Exactly those lines that run from the one containing "green rectangle: (68, 46)" through the last line of the entries below should be printed, and no others.

> [Dataset items]
----------------------------------------

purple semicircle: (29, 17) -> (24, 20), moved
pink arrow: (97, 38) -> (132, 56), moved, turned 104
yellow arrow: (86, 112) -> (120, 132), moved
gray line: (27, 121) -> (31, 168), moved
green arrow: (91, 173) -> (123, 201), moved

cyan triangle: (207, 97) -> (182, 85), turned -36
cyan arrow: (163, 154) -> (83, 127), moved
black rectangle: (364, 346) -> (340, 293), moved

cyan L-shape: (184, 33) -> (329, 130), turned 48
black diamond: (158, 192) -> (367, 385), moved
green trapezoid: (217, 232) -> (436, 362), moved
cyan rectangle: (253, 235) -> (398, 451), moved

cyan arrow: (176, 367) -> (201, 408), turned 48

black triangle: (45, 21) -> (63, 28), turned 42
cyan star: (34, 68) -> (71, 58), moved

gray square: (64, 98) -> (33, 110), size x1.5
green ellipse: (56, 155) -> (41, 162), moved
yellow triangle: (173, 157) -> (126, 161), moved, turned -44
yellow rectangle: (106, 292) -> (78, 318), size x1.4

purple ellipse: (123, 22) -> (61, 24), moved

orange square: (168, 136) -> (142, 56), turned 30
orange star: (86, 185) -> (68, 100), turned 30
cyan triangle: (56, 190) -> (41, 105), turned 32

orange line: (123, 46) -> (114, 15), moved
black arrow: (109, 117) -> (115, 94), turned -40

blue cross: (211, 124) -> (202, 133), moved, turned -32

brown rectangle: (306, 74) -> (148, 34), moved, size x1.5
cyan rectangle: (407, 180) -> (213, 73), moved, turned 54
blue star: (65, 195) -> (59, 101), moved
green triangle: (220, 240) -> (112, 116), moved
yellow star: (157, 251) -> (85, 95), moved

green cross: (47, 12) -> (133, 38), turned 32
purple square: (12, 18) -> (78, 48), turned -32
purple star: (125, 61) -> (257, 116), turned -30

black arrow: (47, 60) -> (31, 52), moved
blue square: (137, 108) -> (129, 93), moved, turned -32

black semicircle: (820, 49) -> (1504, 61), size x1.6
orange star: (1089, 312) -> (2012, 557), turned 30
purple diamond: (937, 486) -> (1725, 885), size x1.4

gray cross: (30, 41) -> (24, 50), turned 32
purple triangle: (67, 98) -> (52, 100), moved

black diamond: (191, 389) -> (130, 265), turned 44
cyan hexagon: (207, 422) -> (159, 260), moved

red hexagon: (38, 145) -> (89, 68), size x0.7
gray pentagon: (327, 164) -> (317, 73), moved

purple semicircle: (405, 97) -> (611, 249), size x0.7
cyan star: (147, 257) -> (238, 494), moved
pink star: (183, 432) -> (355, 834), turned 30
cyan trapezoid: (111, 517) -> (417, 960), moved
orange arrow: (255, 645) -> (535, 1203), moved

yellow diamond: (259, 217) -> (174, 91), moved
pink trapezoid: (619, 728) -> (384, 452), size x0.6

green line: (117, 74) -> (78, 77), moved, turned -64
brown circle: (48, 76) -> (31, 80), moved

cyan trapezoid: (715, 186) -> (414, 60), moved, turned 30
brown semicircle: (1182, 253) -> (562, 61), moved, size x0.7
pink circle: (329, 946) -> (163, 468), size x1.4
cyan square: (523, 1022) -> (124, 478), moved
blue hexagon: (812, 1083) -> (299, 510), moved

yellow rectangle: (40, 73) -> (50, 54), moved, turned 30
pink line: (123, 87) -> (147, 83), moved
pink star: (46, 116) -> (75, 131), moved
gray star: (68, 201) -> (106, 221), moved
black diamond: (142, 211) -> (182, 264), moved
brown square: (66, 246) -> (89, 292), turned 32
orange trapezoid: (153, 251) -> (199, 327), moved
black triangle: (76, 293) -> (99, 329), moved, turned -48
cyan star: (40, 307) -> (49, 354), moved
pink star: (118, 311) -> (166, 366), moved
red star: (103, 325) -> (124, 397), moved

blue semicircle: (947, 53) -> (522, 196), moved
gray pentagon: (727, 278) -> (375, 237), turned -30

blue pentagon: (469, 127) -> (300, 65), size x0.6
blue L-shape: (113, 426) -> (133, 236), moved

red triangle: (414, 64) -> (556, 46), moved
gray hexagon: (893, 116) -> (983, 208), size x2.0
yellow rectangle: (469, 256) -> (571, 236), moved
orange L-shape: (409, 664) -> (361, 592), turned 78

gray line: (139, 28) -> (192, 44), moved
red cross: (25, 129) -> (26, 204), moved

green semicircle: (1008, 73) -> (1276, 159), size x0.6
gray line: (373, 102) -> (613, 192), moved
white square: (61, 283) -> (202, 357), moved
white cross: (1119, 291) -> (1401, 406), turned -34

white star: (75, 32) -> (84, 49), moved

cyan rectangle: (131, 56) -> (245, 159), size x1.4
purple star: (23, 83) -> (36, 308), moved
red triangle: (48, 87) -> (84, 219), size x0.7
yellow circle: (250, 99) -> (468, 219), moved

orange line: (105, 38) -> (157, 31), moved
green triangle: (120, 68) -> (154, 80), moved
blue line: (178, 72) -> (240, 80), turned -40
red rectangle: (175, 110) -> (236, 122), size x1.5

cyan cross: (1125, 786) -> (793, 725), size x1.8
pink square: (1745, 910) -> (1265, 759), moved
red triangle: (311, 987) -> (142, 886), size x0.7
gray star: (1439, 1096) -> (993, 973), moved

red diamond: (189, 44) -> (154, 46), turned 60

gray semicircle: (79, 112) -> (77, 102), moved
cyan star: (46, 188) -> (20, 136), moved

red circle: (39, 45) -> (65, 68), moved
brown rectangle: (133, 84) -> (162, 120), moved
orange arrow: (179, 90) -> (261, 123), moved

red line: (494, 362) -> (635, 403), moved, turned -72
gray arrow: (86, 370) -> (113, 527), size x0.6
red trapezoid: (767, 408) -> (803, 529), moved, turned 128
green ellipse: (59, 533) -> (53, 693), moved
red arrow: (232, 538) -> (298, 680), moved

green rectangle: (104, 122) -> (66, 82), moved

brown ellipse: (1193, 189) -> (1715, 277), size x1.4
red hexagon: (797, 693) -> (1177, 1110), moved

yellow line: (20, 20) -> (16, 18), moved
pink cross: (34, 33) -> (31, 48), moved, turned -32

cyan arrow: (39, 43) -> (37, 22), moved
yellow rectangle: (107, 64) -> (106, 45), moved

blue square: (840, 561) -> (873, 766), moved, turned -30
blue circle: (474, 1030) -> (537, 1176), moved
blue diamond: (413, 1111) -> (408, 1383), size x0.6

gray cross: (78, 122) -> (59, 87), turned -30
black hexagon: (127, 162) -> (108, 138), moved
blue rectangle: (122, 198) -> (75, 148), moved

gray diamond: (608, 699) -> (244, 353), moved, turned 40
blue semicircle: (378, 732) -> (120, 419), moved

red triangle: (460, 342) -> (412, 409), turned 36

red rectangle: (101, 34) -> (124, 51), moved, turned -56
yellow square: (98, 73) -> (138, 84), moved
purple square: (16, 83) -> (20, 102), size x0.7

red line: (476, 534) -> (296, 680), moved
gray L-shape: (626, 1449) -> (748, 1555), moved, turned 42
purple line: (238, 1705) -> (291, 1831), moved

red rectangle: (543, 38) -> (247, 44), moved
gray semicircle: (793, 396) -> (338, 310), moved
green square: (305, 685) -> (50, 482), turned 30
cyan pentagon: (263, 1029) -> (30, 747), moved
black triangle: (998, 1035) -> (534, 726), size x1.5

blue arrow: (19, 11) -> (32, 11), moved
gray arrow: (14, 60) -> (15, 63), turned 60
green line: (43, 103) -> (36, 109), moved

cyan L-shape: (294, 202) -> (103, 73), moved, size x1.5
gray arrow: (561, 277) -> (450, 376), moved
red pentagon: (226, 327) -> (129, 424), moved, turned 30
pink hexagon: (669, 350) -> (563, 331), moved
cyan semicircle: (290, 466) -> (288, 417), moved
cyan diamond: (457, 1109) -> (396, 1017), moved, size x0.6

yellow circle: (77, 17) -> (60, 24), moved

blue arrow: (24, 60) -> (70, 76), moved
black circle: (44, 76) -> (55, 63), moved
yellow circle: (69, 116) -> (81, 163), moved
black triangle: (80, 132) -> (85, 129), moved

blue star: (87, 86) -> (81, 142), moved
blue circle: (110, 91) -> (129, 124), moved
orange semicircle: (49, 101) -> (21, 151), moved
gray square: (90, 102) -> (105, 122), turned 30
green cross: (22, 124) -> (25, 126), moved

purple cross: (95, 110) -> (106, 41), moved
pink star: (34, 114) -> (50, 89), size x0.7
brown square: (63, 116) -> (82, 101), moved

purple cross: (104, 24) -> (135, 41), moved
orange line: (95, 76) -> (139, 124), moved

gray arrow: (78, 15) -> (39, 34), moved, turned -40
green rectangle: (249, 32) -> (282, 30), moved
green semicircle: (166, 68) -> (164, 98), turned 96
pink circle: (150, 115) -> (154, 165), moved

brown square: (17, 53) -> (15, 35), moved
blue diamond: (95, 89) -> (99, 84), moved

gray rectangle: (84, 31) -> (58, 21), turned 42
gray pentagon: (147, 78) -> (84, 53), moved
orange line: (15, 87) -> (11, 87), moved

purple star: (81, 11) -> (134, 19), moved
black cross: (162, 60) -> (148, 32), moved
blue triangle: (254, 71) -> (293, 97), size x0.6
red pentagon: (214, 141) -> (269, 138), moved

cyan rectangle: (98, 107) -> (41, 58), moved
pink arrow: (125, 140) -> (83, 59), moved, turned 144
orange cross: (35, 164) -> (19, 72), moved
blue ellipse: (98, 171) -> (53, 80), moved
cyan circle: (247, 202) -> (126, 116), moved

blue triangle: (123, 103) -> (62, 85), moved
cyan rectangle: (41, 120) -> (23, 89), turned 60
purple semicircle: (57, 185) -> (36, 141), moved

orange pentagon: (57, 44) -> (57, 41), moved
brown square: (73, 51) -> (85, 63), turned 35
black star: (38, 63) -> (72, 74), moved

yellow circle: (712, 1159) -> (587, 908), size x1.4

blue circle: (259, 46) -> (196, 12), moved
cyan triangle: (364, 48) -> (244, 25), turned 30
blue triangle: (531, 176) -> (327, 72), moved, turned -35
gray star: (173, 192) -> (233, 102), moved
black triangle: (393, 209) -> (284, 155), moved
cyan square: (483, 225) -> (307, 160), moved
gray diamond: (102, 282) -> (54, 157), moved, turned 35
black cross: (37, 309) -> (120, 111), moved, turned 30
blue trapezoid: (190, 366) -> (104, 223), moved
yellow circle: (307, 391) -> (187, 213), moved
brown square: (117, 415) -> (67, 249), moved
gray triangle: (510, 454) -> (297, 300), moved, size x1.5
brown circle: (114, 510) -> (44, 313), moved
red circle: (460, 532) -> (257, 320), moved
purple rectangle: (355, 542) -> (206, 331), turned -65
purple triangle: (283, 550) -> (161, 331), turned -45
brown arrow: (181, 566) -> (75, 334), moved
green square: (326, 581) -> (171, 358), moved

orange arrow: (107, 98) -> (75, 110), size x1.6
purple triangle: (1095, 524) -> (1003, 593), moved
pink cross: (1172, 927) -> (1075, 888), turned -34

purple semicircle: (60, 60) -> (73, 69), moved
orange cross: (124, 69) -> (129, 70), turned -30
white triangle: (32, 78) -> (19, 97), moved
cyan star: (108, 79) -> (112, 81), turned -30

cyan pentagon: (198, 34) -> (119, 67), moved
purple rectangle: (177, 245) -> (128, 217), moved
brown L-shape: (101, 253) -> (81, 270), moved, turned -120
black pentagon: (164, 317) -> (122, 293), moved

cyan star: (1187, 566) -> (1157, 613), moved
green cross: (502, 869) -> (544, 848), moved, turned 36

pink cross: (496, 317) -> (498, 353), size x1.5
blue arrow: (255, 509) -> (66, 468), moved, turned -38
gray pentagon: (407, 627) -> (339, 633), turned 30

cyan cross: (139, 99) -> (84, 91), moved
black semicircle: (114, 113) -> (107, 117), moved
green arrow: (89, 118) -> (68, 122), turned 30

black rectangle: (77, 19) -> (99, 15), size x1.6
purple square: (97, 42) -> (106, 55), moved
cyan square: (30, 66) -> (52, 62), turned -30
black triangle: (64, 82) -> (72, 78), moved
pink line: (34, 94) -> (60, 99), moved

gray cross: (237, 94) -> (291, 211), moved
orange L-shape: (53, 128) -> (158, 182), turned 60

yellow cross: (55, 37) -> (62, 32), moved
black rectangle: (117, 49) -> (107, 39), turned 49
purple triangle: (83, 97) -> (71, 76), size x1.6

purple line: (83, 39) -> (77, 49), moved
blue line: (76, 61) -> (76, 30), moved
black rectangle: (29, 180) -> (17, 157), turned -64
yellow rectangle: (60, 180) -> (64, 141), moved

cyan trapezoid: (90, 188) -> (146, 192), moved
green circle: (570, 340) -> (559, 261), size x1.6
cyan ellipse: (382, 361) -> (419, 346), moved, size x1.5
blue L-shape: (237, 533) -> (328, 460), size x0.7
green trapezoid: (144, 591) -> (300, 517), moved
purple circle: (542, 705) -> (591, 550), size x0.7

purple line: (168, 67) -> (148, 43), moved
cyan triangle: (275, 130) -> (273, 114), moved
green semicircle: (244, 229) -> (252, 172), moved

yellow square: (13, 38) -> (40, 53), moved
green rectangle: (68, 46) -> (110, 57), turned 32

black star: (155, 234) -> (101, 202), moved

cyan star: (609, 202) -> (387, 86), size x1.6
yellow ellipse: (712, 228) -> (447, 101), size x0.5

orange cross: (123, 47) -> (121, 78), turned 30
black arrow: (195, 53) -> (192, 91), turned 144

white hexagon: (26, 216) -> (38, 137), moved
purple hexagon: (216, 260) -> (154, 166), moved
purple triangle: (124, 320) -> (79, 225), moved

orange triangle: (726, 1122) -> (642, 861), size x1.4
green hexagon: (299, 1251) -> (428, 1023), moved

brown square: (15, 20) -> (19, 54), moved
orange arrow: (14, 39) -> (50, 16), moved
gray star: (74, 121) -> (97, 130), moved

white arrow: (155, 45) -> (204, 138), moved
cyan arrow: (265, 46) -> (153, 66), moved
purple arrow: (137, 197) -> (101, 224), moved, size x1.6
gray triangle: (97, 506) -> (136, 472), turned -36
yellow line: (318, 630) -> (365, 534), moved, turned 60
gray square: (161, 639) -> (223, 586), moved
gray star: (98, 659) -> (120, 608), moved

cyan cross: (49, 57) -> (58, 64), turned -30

----------------------------------------

> [ANSWER TO THE EXERCISE]
green rectangle: (68, 46) -> (110, 57), turned 32

black star: (155, 234) -> (101, 202), moved

cyan star: (609, 202) -> (387, 86), size x1.6
yellow ellipse: (712, 228) -> (447, 101), size x0.5

orange cross: (123, 47) -> (121, 78), turned 30
black arrow: (195, 53) -> (192, 91), turned 144

white hexagon: (26, 216) -> (38, 137), moved
purple hexagon: (216, 260) -> (154, 166), moved
purple triangle: (124, 320) -> (79, 225), moved

orange triangle: (726, 1122) -> (642, 861), size x1.4
green hexagon: (299, 1251) -> (428, 1023), moved

brown square: (15, 20) -> (19, 54), moved
orange arrow: (14, 39) -> (50, 16), moved
gray star: (74, 121) -> (97, 130), moved

white arrow: (155, 45) -> (204, 138), moved
cyan arrow: (265, 46) -> (153, 66), moved
purple arrow: (137, 197) -> (101, 224), moved, size x1.6
gray triangle: (97, 506) -> (136, 472), turned -36
yellow line: (318, 630) -> (365, 534), moved, turned 60
gray square: (161, 639) -> (223, 586), moved
gray star: (98, 659) -> (120, 608), moved

cyan cross: (49, 57) -> (58, 64), turned -30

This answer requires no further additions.